* To do: Nothing but an exact repetition of the listing should be returned.
Segment Open
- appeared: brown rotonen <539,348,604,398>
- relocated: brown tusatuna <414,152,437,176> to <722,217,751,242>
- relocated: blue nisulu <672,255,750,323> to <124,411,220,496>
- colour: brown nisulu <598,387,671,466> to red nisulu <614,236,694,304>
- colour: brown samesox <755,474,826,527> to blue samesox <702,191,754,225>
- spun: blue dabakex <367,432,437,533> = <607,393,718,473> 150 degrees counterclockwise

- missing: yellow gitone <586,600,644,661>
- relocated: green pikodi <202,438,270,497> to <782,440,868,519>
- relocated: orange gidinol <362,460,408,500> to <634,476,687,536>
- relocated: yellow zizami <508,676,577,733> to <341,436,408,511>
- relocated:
Segment Closed
* Exercise result:
- appeared: brown rotonen <539,348,604,398>
- relocated: brown tusatuna <414,152,437,176> to <722,217,751,242>
- relocated: blue nisulu <672,255,750,323> to <124,411,220,496>
- colour: brown nisulu <598,387,671,466> to red nisulu <614,236,694,304>
- colour: brown samesox <755,474,826,527> to blue samesox <702,191,754,225>
- spun: blue dabakex <367,432,437,533> = <607,393,718,473> 150 degrees counterclockwise

- missing: yellow gitone <586,600,644,661>
- relocated: green pikodi <202,438,270,497> to <782,440,868,519>
- relocated: orange gidinol <362,460,408,500> to <634,476,687,536>
- relocated: yellow zizami <508,676,577,733> to <341,436,408,511>
- relocated:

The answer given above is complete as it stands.